Segment Start: EXERCISE DATA

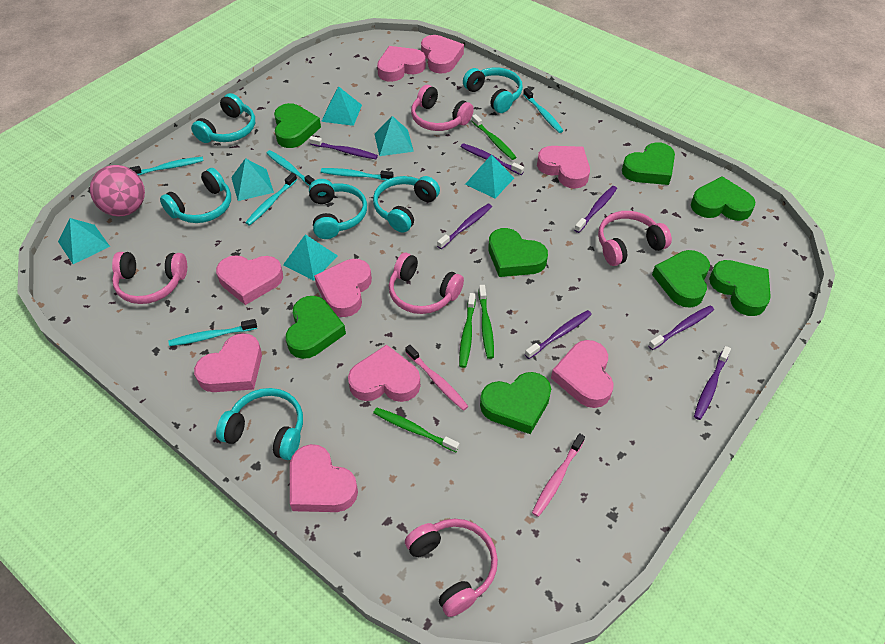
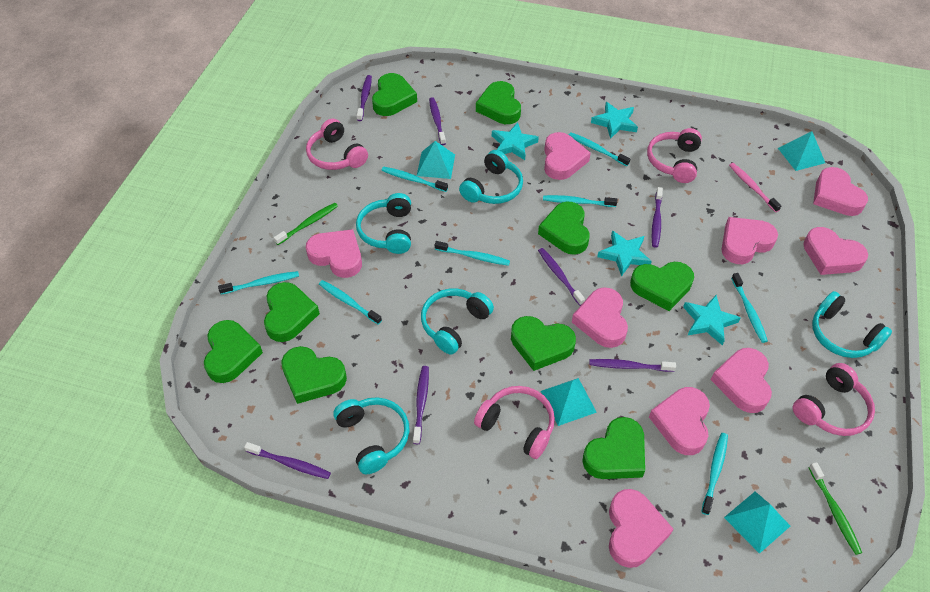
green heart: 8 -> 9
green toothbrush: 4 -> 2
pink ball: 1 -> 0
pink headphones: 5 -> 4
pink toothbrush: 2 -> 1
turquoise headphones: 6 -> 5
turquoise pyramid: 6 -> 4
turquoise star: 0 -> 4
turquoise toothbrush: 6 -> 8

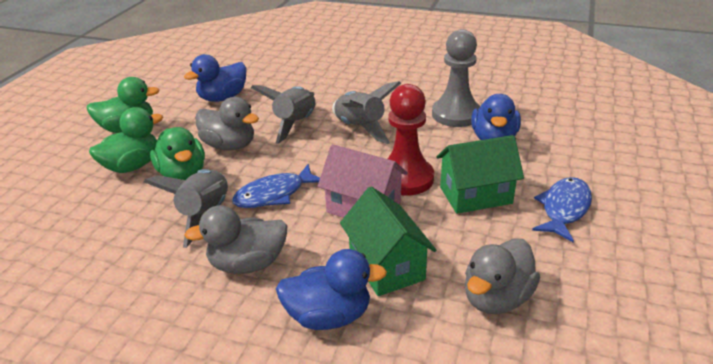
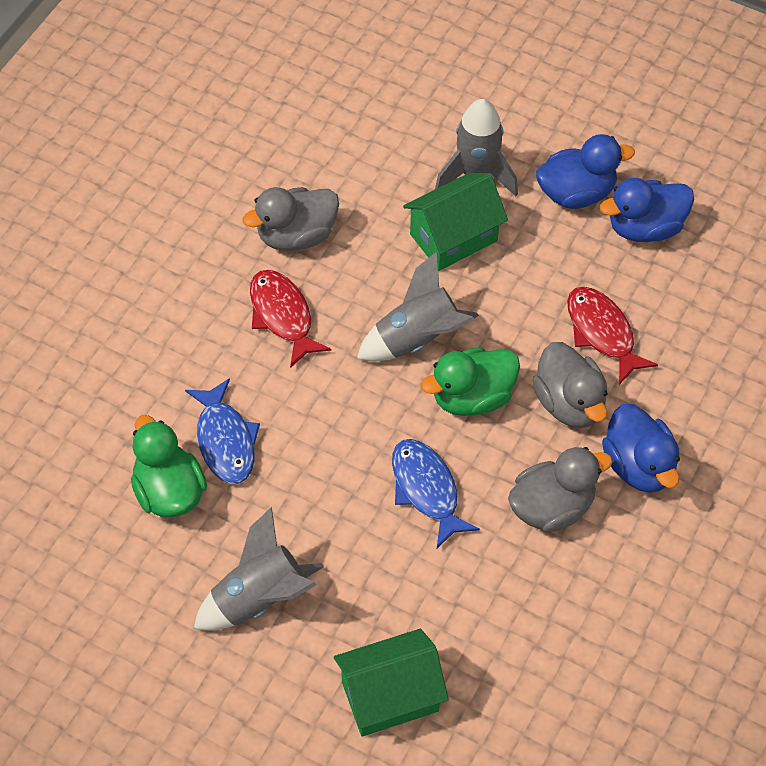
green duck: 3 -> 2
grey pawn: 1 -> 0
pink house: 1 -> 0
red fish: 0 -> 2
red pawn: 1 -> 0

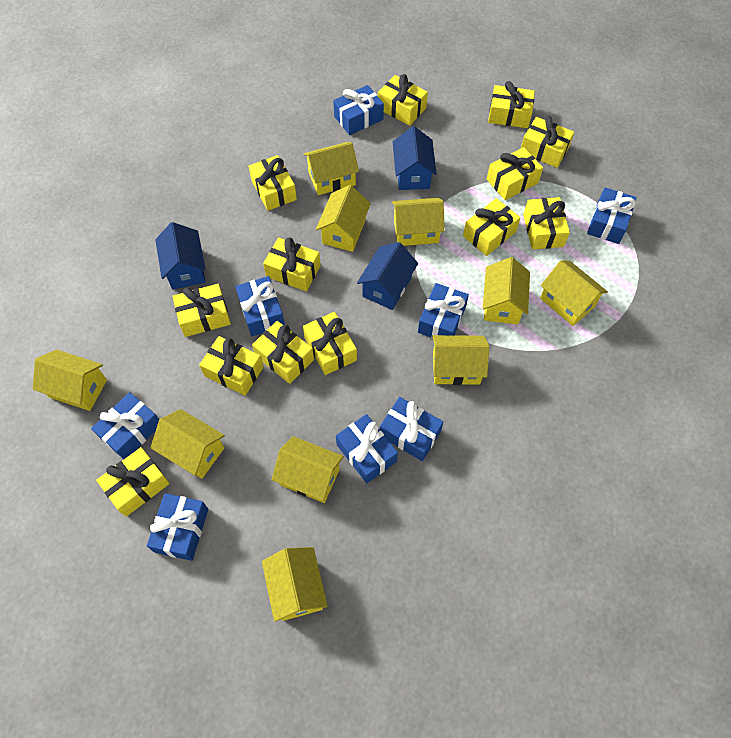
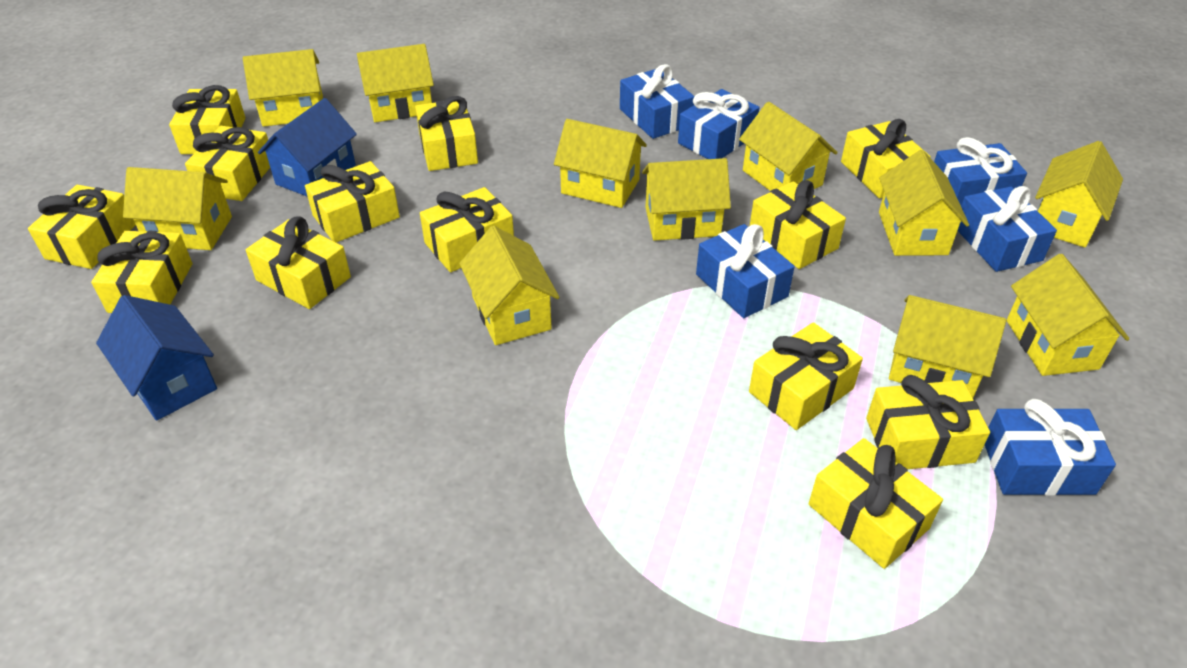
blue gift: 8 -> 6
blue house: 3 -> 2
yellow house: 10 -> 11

Segment End: EXERCISE DATA

• **WHAT YOU HAVE TO DO**: Your answer must be an exact copy of the records, minus any pictures.

• **WRITTEN RESPONSE**:
green heart: 8 -> 9
green toothbrush: 4 -> 2
pink ball: 1 -> 0
pink headphones: 5 -> 4
pink toothbrush: 2 -> 1
turquoise headphones: 6 -> 5
turquoise pyramid: 6 -> 4
turquoise star: 0 -> 4
turquoise toothbrush: 6 -> 8

green duck: 3 -> 2
grey pawn: 1 -> 0
pink house: 1 -> 0
red fish: 0 -> 2
red pawn: 1 -> 0

blue gift: 8 -> 6
blue house: 3 -> 2
yellow house: 10 -> 11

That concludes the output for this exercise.